##### Given records

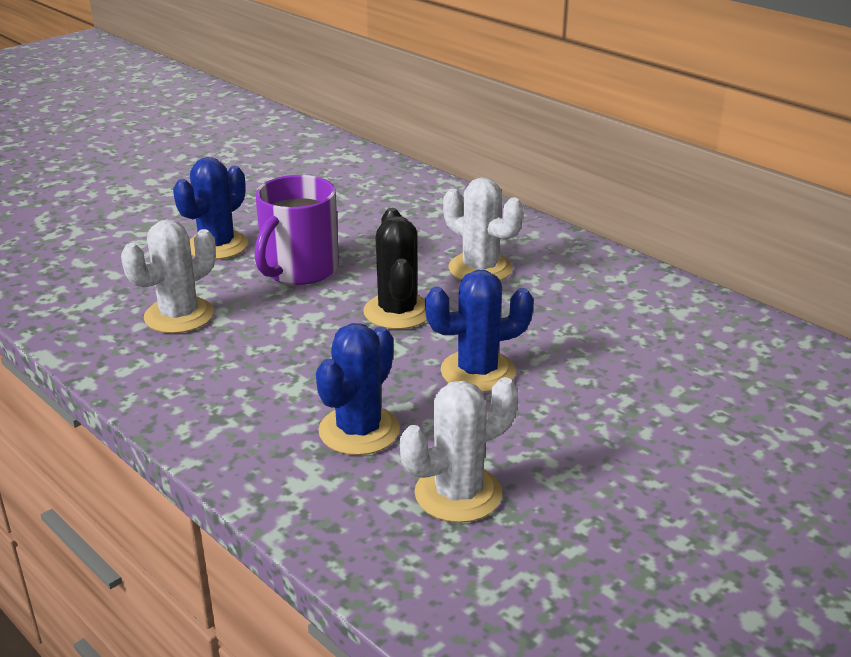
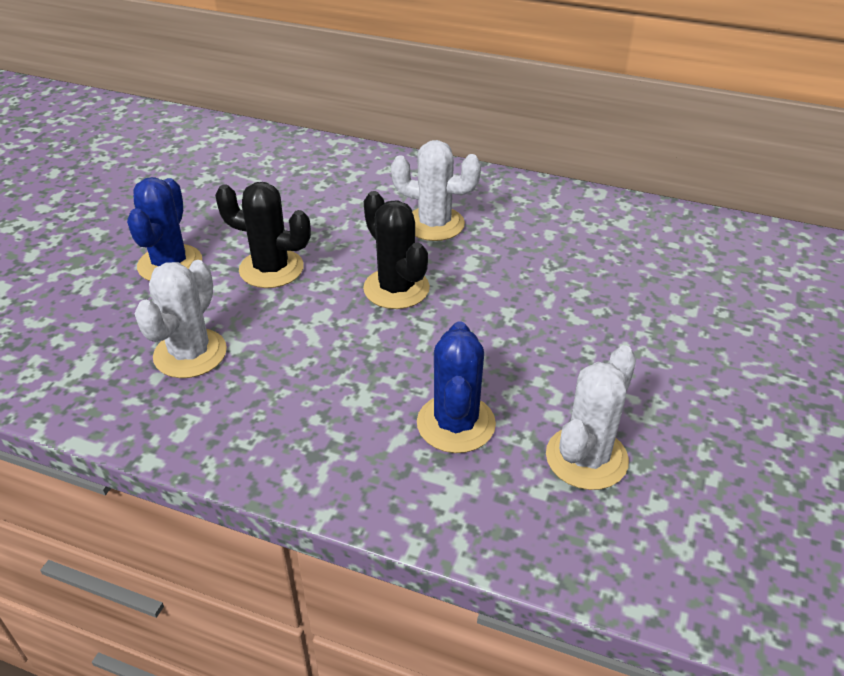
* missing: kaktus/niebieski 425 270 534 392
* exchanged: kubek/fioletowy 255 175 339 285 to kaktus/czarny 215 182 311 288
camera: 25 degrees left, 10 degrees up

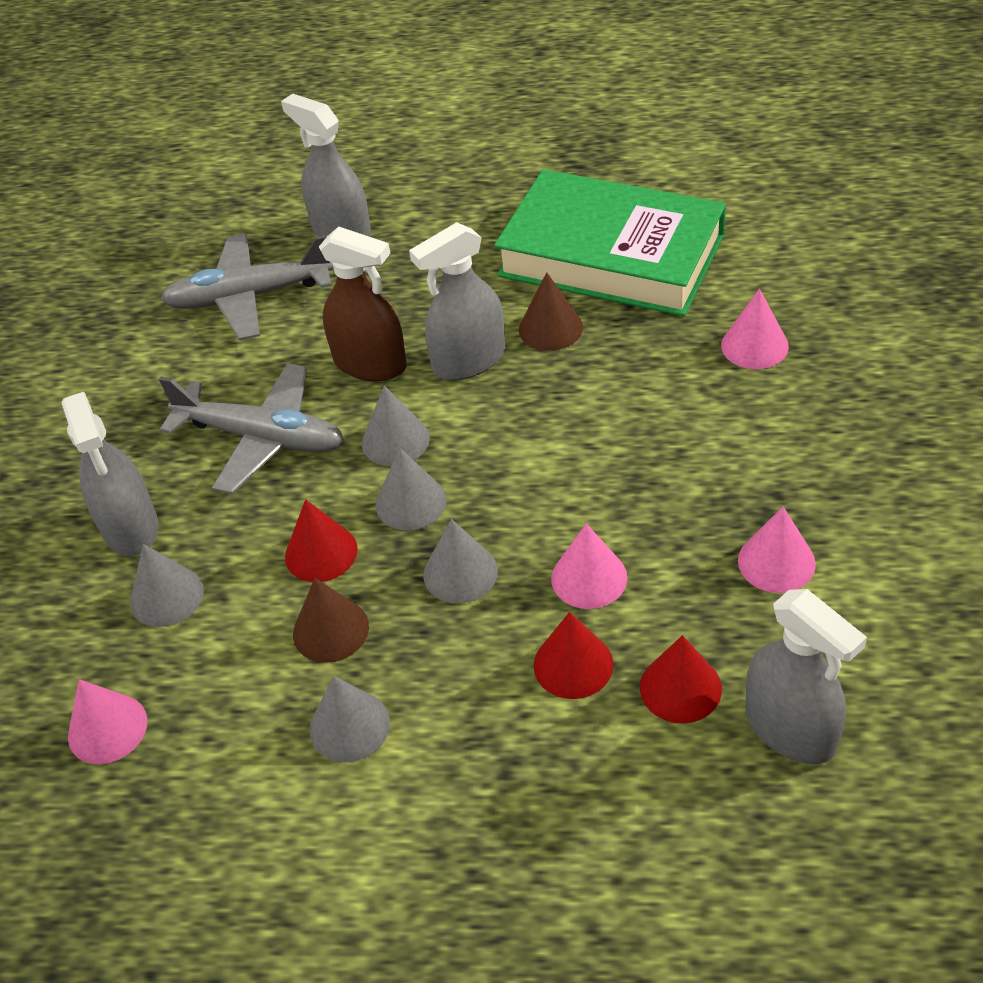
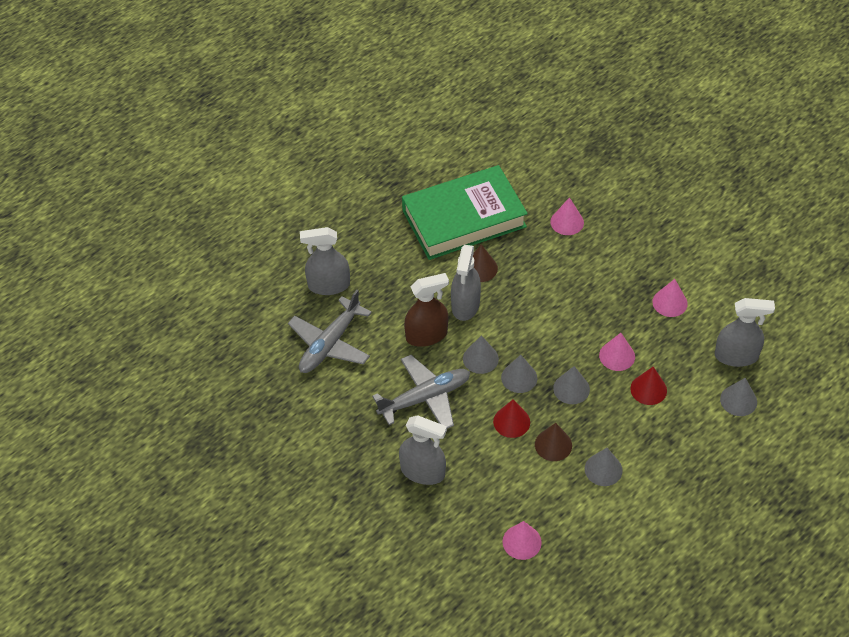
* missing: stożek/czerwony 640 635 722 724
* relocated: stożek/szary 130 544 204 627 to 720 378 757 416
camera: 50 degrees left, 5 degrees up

##########

Aim of the exercise: Transcribe all the entries precisely. Do not include any picture.

Task response:
* missing: kaktus/niebieski 425 270 534 392
* exchanged: kubek/fioletowy 255 175 339 285 to kaktus/czarny 215 182 311 288
camera: 25 degrees left, 10 degrees up

* missing: stożek/czerwony 640 635 722 724
* relocated: stożek/szary 130 544 204 627 to 720 378 757 416
camera: 50 degrees left, 5 degrees up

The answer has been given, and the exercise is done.